---------- Data shown ----------
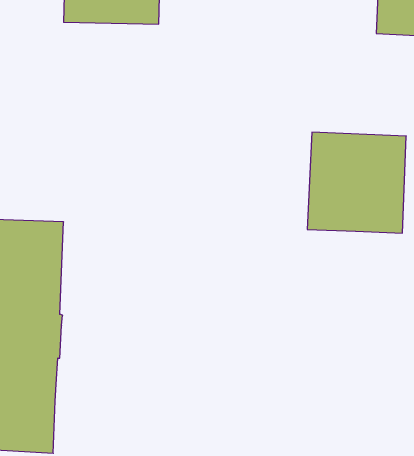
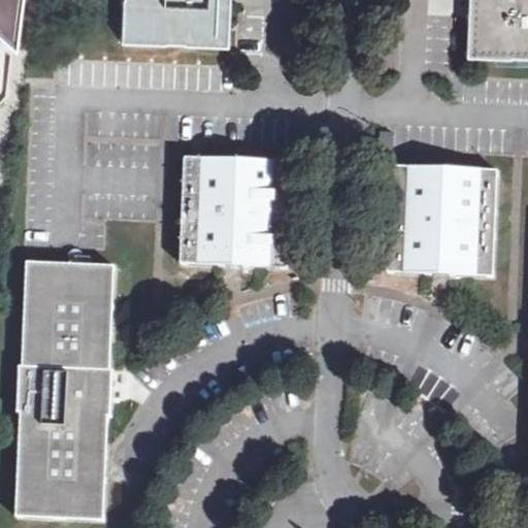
building: none -> [178,158,289,266]

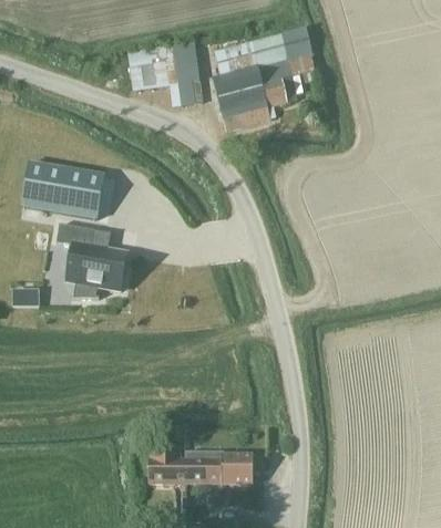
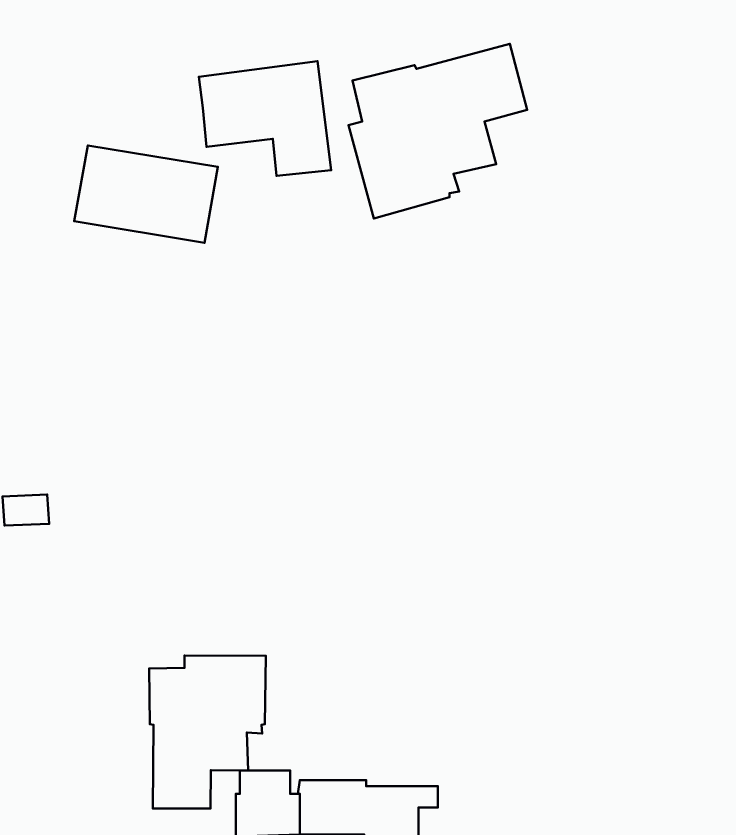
building: [21,163,103,218] -> [74,145,218,243]
building: [55,224,126,298] -> none
building: none -> [149,655,266,809]

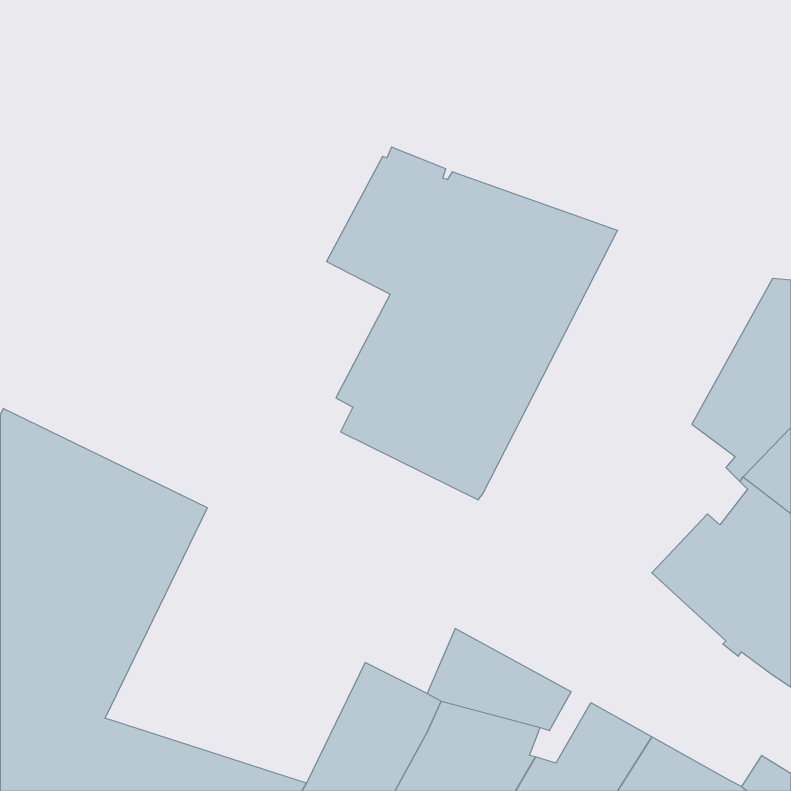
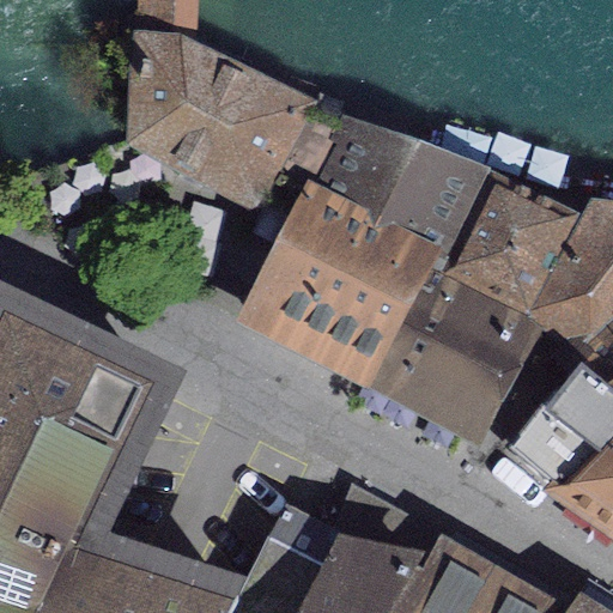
building: none -> [140,54,299,202]
building: none -> [374,178,573,432]

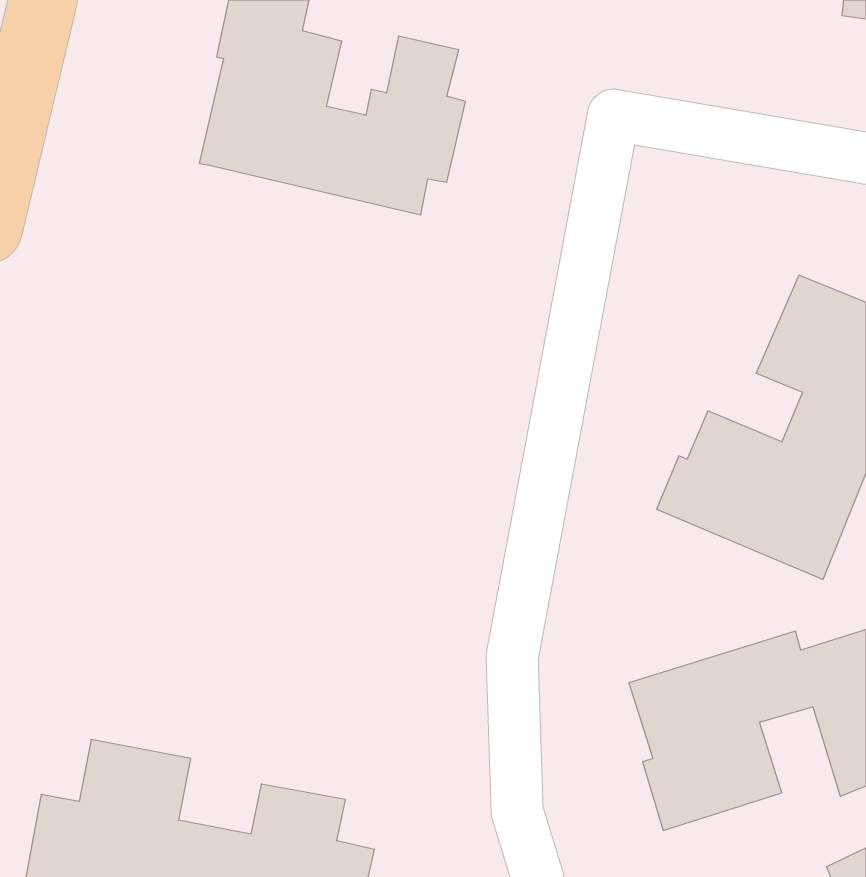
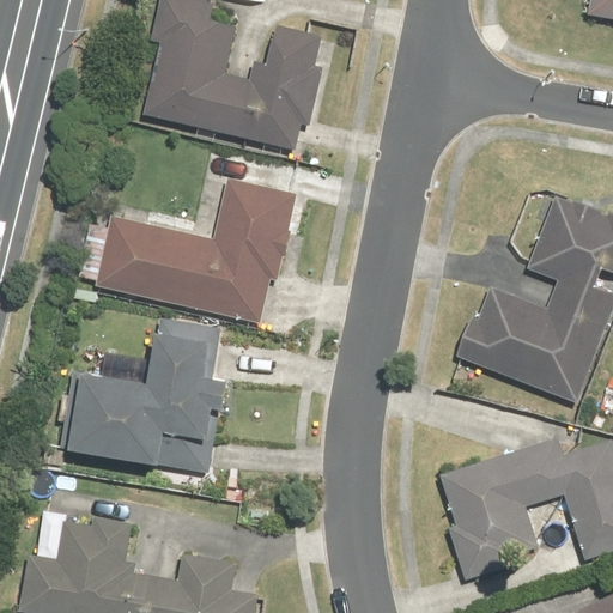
building: none -> [92,181,299,323]
building: none -> [57,316,236,473]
----------
#### Your instructions:
Pictures excluded, output exactly the line that contains "building: none -> [374,178,573,432]" and every line after it to the end of the data above.

#### Your solution:
building: none -> [374,178,573,432]

building: none -> [92,181,299,323]
building: none -> [57,316,236,473]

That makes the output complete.